**Your goal**:
Once you have reviewed the listing below, restate it word for word.

**Recorded information**:
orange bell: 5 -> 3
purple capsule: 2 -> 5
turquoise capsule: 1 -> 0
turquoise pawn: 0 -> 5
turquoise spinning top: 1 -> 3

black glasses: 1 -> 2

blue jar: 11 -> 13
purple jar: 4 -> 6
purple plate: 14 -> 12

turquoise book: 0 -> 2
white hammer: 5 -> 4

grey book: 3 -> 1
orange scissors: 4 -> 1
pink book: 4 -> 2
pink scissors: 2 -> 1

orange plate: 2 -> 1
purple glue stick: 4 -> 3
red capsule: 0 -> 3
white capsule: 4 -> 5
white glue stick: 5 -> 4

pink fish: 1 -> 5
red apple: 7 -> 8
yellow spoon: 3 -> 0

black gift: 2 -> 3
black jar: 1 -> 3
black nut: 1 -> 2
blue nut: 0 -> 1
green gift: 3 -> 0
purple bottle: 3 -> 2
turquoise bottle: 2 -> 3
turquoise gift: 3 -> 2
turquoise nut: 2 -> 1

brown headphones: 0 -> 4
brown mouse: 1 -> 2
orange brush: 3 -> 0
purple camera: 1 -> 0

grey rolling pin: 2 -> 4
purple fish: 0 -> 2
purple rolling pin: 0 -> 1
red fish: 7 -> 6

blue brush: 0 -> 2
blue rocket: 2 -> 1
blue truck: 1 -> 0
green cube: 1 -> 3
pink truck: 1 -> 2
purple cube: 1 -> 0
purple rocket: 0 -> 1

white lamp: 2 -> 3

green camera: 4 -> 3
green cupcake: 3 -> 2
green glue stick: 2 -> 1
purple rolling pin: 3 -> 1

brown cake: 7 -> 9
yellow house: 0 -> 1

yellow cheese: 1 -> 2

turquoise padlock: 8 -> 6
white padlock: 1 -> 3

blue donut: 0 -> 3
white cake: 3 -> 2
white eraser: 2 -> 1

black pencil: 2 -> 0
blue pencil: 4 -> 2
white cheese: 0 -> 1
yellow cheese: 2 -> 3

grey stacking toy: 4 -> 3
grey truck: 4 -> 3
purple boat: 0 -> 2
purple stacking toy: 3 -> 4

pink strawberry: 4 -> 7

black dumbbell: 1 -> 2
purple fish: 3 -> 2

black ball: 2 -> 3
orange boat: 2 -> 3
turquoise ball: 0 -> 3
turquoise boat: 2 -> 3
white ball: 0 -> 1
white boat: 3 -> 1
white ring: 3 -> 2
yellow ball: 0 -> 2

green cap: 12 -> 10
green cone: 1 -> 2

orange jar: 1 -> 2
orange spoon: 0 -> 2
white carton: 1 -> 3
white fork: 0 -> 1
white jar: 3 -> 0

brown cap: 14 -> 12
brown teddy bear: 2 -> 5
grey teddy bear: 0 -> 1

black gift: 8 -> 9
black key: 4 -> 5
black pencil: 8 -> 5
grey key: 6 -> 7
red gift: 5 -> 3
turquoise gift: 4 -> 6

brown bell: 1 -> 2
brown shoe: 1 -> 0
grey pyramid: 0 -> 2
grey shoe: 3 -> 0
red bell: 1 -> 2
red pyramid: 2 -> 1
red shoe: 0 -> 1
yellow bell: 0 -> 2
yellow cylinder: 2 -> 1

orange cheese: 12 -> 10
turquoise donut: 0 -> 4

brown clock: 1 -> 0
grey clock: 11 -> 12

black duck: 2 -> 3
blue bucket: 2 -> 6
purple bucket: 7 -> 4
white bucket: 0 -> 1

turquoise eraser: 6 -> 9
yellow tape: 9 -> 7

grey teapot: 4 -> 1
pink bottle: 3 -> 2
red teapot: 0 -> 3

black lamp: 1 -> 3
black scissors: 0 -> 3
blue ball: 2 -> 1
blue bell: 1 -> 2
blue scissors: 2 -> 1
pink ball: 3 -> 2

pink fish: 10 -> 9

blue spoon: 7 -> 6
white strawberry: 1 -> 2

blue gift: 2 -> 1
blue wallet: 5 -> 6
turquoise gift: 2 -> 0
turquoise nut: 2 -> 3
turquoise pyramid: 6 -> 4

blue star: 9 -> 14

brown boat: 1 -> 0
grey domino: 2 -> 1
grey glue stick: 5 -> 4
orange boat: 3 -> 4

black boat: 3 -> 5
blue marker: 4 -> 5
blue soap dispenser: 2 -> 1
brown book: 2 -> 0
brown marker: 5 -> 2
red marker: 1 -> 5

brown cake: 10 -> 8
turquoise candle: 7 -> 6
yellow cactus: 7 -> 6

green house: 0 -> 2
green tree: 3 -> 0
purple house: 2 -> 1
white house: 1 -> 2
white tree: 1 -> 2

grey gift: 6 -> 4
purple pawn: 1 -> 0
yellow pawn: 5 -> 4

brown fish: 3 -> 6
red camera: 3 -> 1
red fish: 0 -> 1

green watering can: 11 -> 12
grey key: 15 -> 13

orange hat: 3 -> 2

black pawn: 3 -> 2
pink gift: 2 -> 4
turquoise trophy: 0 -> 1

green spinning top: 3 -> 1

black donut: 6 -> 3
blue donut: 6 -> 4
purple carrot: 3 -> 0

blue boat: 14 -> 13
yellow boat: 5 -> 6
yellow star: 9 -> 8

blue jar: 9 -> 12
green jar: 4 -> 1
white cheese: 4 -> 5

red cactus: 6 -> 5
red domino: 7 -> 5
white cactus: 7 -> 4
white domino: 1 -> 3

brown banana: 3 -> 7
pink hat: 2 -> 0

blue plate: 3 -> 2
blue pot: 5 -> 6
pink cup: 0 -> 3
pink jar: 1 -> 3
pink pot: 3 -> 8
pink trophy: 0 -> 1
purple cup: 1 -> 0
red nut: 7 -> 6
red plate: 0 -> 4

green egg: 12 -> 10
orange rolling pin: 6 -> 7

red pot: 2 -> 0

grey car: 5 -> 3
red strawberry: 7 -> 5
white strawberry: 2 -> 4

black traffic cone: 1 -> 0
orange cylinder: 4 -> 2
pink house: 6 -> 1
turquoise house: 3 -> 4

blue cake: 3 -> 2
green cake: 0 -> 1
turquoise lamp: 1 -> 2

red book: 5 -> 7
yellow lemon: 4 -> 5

**Exercise output**:
orange bell: 5 -> 3
purple capsule: 2 -> 5
turquoise capsule: 1 -> 0
turquoise pawn: 0 -> 5
turquoise spinning top: 1 -> 3

black glasses: 1 -> 2

blue jar: 11 -> 13
purple jar: 4 -> 6
purple plate: 14 -> 12

turquoise book: 0 -> 2
white hammer: 5 -> 4

grey book: 3 -> 1
orange scissors: 4 -> 1
pink book: 4 -> 2
pink scissors: 2 -> 1

orange plate: 2 -> 1
purple glue stick: 4 -> 3
red capsule: 0 -> 3
white capsule: 4 -> 5
white glue stick: 5 -> 4

pink fish: 1 -> 5
red apple: 7 -> 8
yellow spoon: 3 -> 0

black gift: 2 -> 3
black jar: 1 -> 3
black nut: 1 -> 2
blue nut: 0 -> 1
green gift: 3 -> 0
purple bottle: 3 -> 2
turquoise bottle: 2 -> 3
turquoise gift: 3 -> 2
turquoise nut: 2 -> 1

brown headphones: 0 -> 4
brown mouse: 1 -> 2
orange brush: 3 -> 0
purple camera: 1 -> 0

grey rolling pin: 2 -> 4
purple fish: 0 -> 2
purple rolling pin: 0 -> 1
red fish: 7 -> 6

blue brush: 0 -> 2
blue rocket: 2 -> 1
blue truck: 1 -> 0
green cube: 1 -> 3
pink truck: 1 -> 2
purple cube: 1 -> 0
purple rocket: 0 -> 1

white lamp: 2 -> 3

green camera: 4 -> 3
green cupcake: 3 -> 2
green glue stick: 2 -> 1
purple rolling pin: 3 -> 1

brown cake: 7 -> 9
yellow house: 0 -> 1

yellow cheese: 1 -> 2

turquoise padlock: 8 -> 6
white padlock: 1 -> 3

blue donut: 0 -> 3
white cake: 3 -> 2
white eraser: 2 -> 1

black pencil: 2 -> 0
blue pencil: 4 -> 2
white cheese: 0 -> 1
yellow cheese: 2 -> 3

grey stacking toy: 4 -> 3
grey truck: 4 -> 3
purple boat: 0 -> 2
purple stacking toy: 3 -> 4

pink strawberry: 4 -> 7

black dumbbell: 1 -> 2
purple fish: 3 -> 2

black ball: 2 -> 3
orange boat: 2 -> 3
turquoise ball: 0 -> 3
turquoise boat: 2 -> 3
white ball: 0 -> 1
white boat: 3 -> 1
white ring: 3 -> 2
yellow ball: 0 -> 2

green cap: 12 -> 10
green cone: 1 -> 2

orange jar: 1 -> 2
orange spoon: 0 -> 2
white carton: 1 -> 3
white fork: 0 -> 1
white jar: 3 -> 0

brown cap: 14 -> 12
brown teddy bear: 2 -> 5
grey teddy bear: 0 -> 1

black gift: 8 -> 9
black key: 4 -> 5
black pencil: 8 -> 5
grey key: 6 -> 7
red gift: 5 -> 3
turquoise gift: 4 -> 6

brown bell: 1 -> 2
brown shoe: 1 -> 0
grey pyramid: 0 -> 2
grey shoe: 3 -> 0
red bell: 1 -> 2
red pyramid: 2 -> 1
red shoe: 0 -> 1
yellow bell: 0 -> 2
yellow cylinder: 2 -> 1

orange cheese: 12 -> 10
turquoise donut: 0 -> 4

brown clock: 1 -> 0
grey clock: 11 -> 12

black duck: 2 -> 3
blue bucket: 2 -> 6
purple bucket: 7 -> 4
white bucket: 0 -> 1

turquoise eraser: 6 -> 9
yellow tape: 9 -> 7

grey teapot: 4 -> 1
pink bottle: 3 -> 2
red teapot: 0 -> 3

black lamp: 1 -> 3
black scissors: 0 -> 3
blue ball: 2 -> 1
blue bell: 1 -> 2
blue scissors: 2 -> 1
pink ball: 3 -> 2

pink fish: 10 -> 9

blue spoon: 7 -> 6
white strawberry: 1 -> 2

blue gift: 2 -> 1
blue wallet: 5 -> 6
turquoise gift: 2 -> 0
turquoise nut: 2 -> 3
turquoise pyramid: 6 -> 4

blue star: 9 -> 14

brown boat: 1 -> 0
grey domino: 2 -> 1
grey glue stick: 5 -> 4
orange boat: 3 -> 4

black boat: 3 -> 5
blue marker: 4 -> 5
blue soap dispenser: 2 -> 1
brown book: 2 -> 0
brown marker: 5 -> 2
red marker: 1 -> 5

brown cake: 10 -> 8
turquoise candle: 7 -> 6
yellow cactus: 7 -> 6

green house: 0 -> 2
green tree: 3 -> 0
purple house: 2 -> 1
white house: 1 -> 2
white tree: 1 -> 2

grey gift: 6 -> 4
purple pawn: 1 -> 0
yellow pawn: 5 -> 4

brown fish: 3 -> 6
red camera: 3 -> 1
red fish: 0 -> 1

green watering can: 11 -> 12
grey key: 15 -> 13

orange hat: 3 -> 2

black pawn: 3 -> 2
pink gift: 2 -> 4
turquoise trophy: 0 -> 1

green spinning top: 3 -> 1

black donut: 6 -> 3
blue donut: 6 -> 4
purple carrot: 3 -> 0

blue boat: 14 -> 13
yellow boat: 5 -> 6
yellow star: 9 -> 8

blue jar: 9 -> 12
green jar: 4 -> 1
white cheese: 4 -> 5

red cactus: 6 -> 5
red domino: 7 -> 5
white cactus: 7 -> 4
white domino: 1 -> 3

brown banana: 3 -> 7
pink hat: 2 -> 0

blue plate: 3 -> 2
blue pot: 5 -> 6
pink cup: 0 -> 3
pink jar: 1 -> 3
pink pot: 3 -> 8
pink trophy: 0 -> 1
purple cup: 1 -> 0
red nut: 7 -> 6
red plate: 0 -> 4

green egg: 12 -> 10
orange rolling pin: 6 -> 7

red pot: 2 -> 0

grey car: 5 -> 3
red strawberry: 7 -> 5
white strawberry: 2 -> 4

black traffic cone: 1 -> 0
orange cylinder: 4 -> 2
pink house: 6 -> 1
turquoise house: 3 -> 4

blue cake: 3 -> 2
green cake: 0 -> 1
turquoise lamp: 1 -> 2

red book: 5 -> 7
yellow lemon: 4 -> 5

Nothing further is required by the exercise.